> What you have to do: An exact repetition of the data is required; no picture should appear in it.

> Data below:
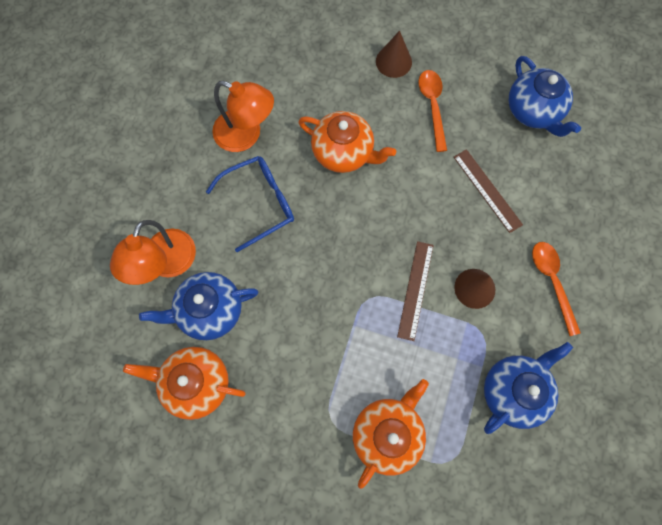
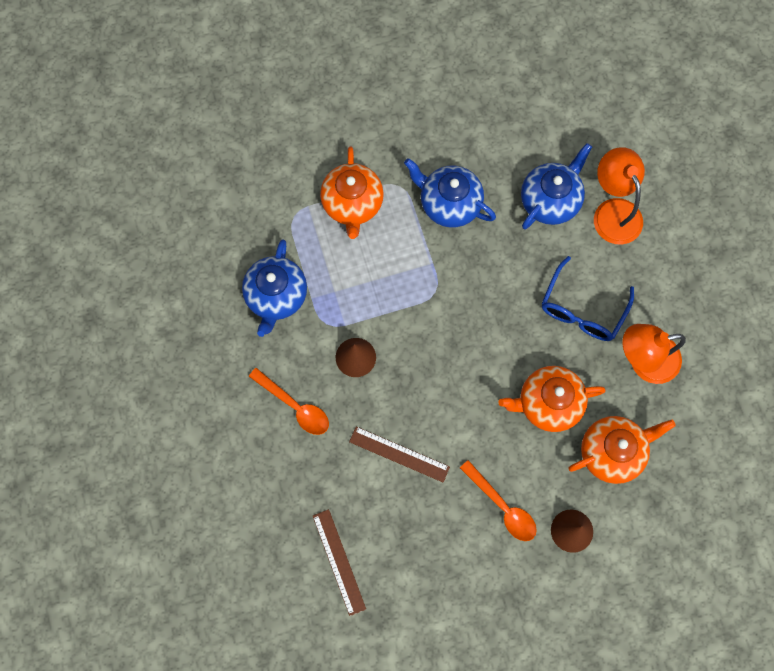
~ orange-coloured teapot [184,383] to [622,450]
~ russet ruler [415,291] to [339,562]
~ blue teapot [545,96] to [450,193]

> Answer to this task:
~ orange-coloured teapot [184,383] to [622,450]
~ russet ruler [415,291] to [339,562]
~ blue teapot [545,96] to [450,193]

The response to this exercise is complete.